#### Problem statement:
Across the entries below, work out how many lines contain "OLED". Respond with the number and no other text.

(Task input begins)

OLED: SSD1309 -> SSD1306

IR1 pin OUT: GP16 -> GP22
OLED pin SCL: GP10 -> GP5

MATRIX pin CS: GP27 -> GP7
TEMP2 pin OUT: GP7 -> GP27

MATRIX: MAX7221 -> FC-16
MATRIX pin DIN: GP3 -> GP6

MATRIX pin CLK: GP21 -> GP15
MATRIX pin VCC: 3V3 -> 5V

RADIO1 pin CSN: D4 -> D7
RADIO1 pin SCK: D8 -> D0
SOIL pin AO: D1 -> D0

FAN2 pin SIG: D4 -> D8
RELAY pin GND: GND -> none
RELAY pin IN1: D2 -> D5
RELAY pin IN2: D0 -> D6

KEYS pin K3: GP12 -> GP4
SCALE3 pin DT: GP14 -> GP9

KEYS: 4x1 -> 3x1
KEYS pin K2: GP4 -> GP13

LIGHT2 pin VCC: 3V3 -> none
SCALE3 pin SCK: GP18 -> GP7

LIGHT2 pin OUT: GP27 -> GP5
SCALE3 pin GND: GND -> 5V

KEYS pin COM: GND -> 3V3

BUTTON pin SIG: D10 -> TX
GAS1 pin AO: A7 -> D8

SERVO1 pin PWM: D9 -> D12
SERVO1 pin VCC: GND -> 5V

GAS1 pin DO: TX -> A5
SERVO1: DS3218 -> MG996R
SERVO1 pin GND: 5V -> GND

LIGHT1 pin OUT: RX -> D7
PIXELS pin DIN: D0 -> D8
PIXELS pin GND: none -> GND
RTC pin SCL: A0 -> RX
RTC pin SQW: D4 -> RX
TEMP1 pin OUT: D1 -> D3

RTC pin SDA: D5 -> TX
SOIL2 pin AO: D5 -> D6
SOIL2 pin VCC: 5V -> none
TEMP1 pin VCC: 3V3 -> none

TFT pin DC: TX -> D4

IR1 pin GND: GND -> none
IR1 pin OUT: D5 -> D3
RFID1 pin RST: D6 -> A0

(Task input ends)

#### Exercise response:
2